TASK DATA.
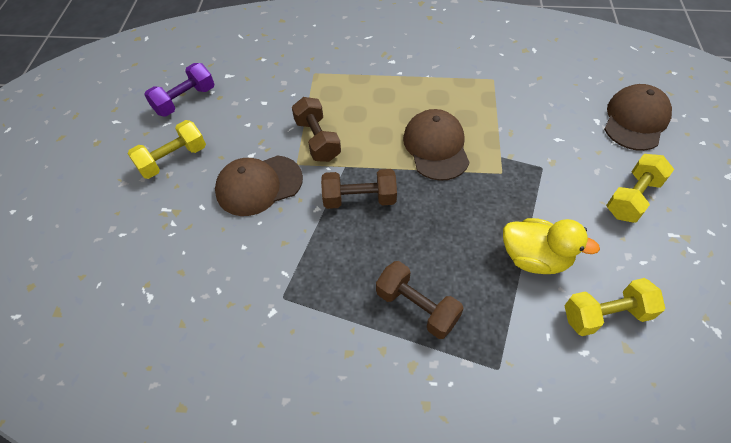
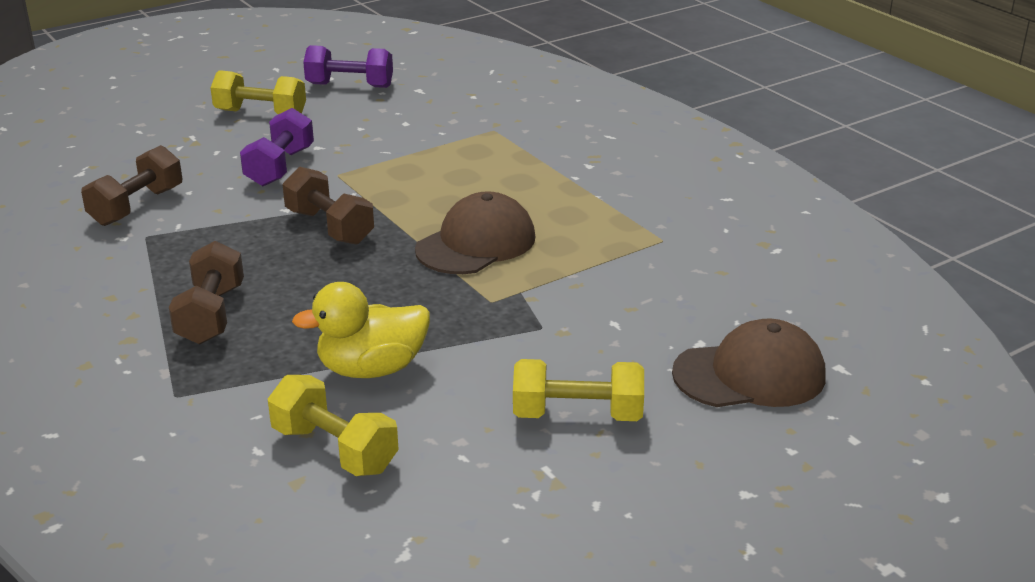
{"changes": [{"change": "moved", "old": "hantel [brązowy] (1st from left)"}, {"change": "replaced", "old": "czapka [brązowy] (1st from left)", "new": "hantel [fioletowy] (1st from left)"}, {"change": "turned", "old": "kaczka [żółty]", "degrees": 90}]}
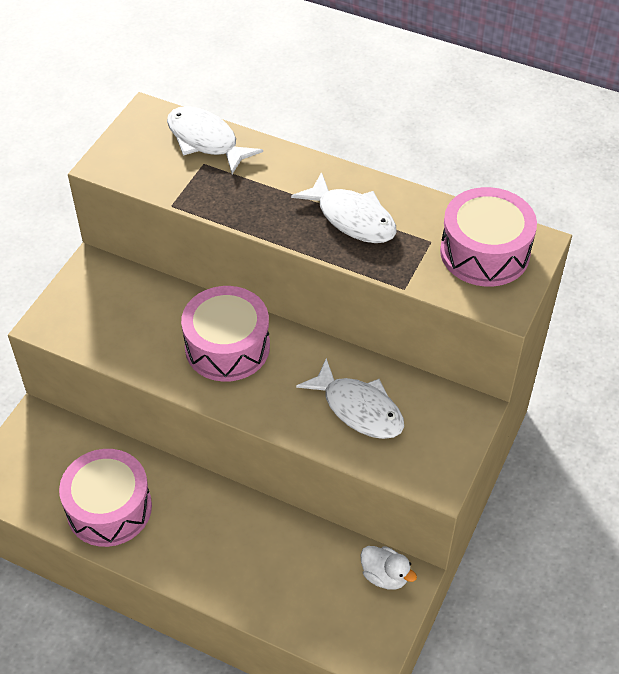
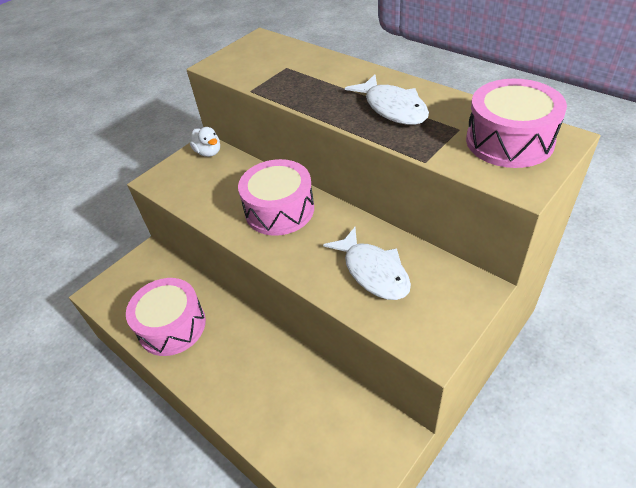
{"changes": [{"change": "removed", "old": "ryba [biały] (1st from left)"}, {"change": "moved", "old": "kaczka [biały]"}]}
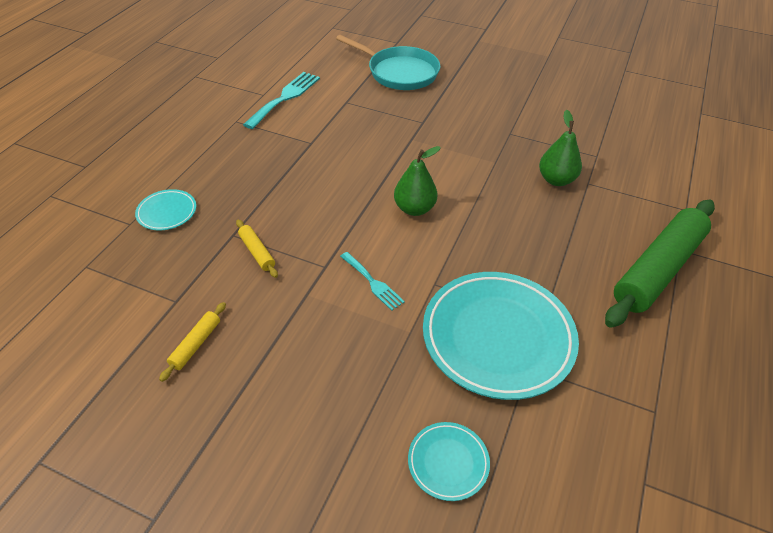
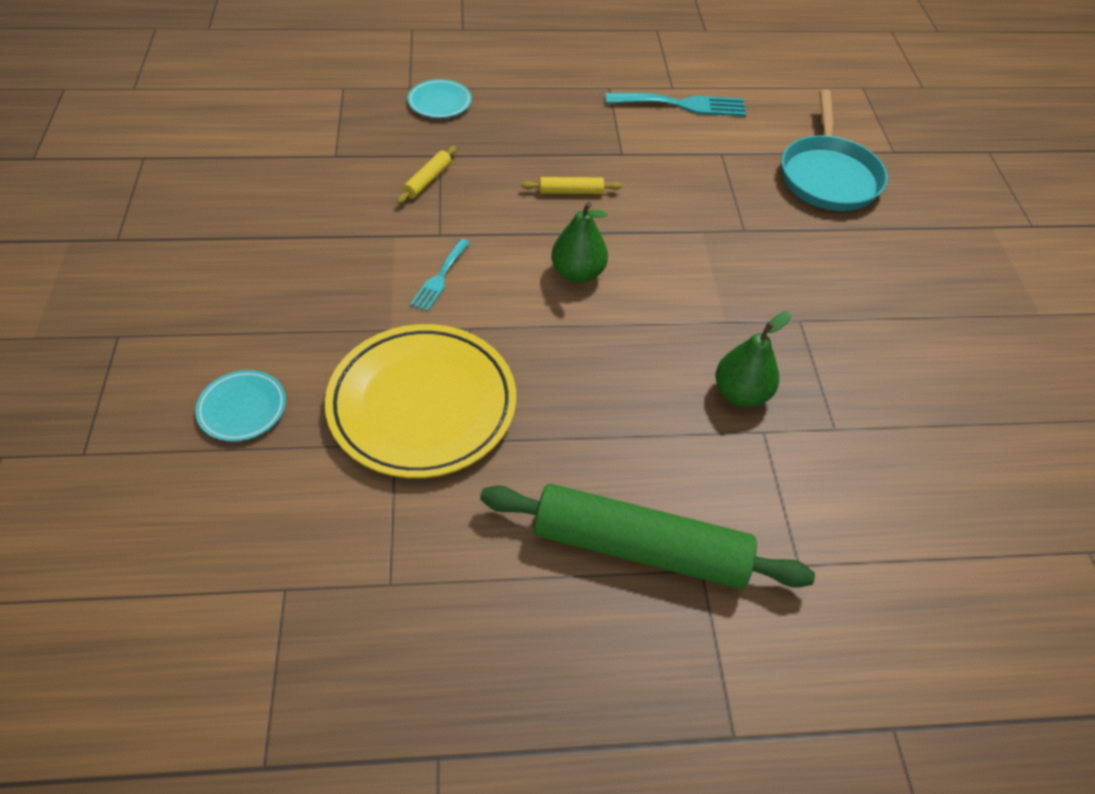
{"changes": [{"change": "moved", "old": "wałek do ciasta [żółty] (1st from left in the first image)", "new": "wałek do ciasta [żółty] (2nd from left)"}, {"change": "recoloured", "old": "talerz [turkusowy] (3rd from left)", "new": "talerz [żółty]"}]}
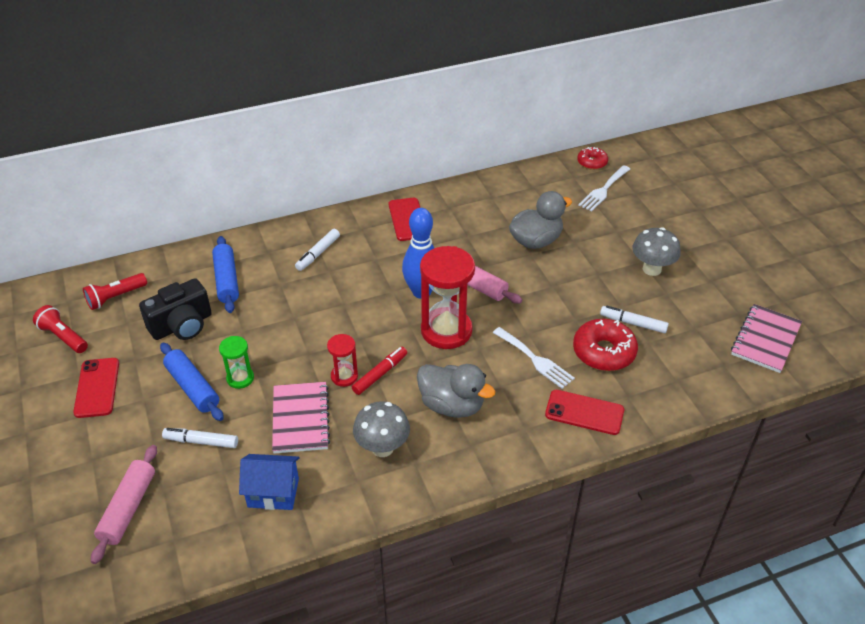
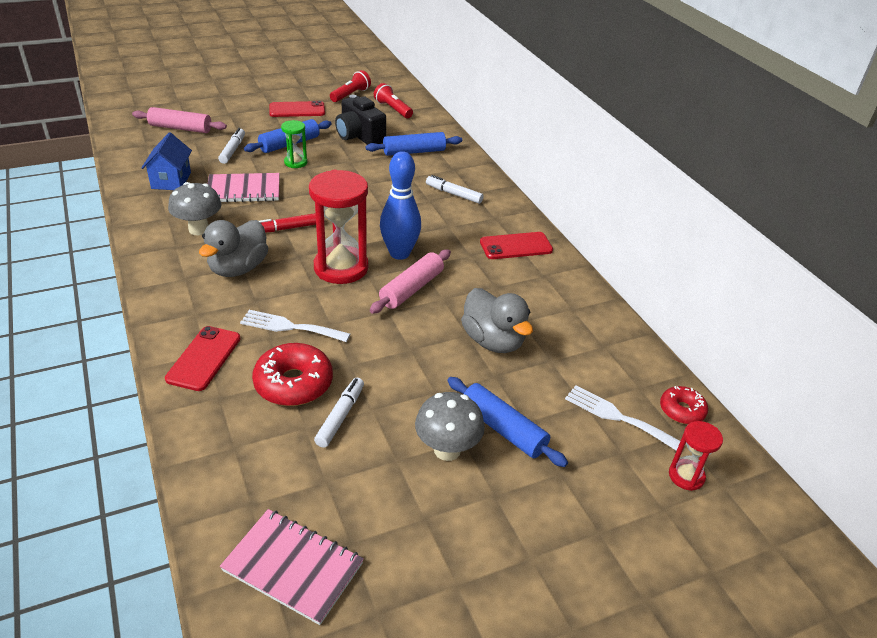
{"changes": [{"change": "added", "new": "wałek do ciasta [niebieski] (3rd from left)"}, {"change": "moved", "old": "klepsydra [czerwony] (1st from left in the first image)", "new": "klepsydra [czerwony] (2nd from left)"}, {"change": "turned", "old": "flamaster [czerwony]", "degrees": 120}, {"change": "turned", "old": "widelec [biały] (1st from left)", "degrees": 60}]}
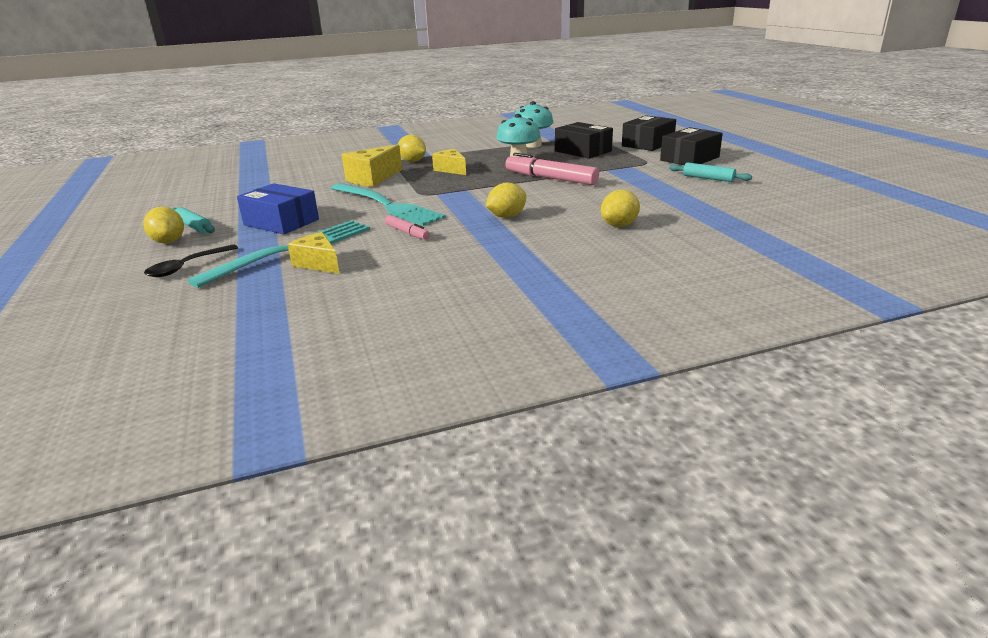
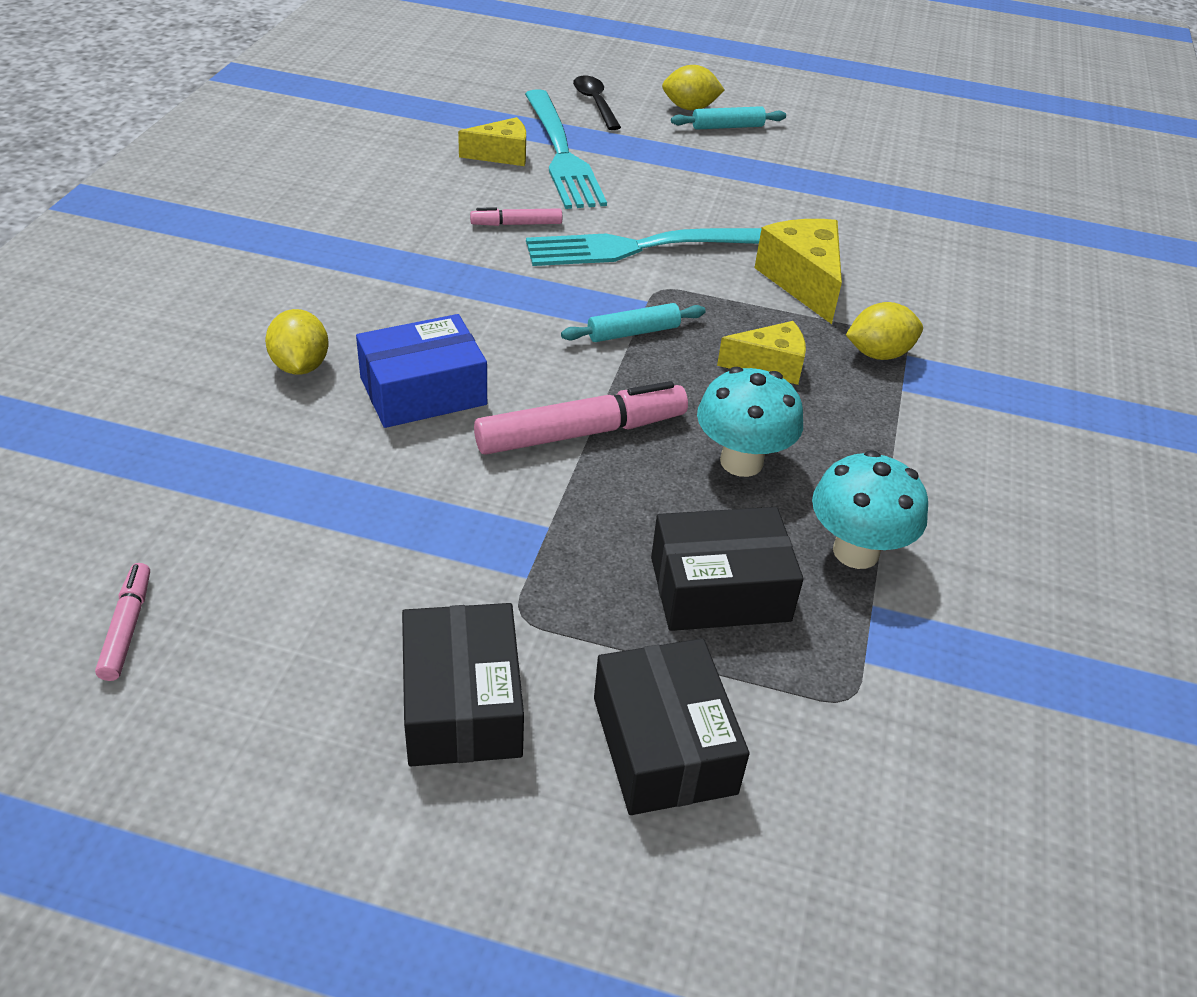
{"changes": [{"change": "removed", "old": "cytryna [żółty] (3rd from left)"}, {"change": "added", "new": "flamaster [różowy] (1st from left)"}, {"change": "moved", "old": "pudełko [niebieski]"}, {"change": "moved", "old": "wałek do ciasta [turkusowy] (2nd from left in the first image)", "new": "wałek do ciasta [turkusowy] (1st from left)"}]}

ASSIGNMENT. On how many lines above does the word "degrees" appear? Answer with that figure only.

TASK SOLUTION. 2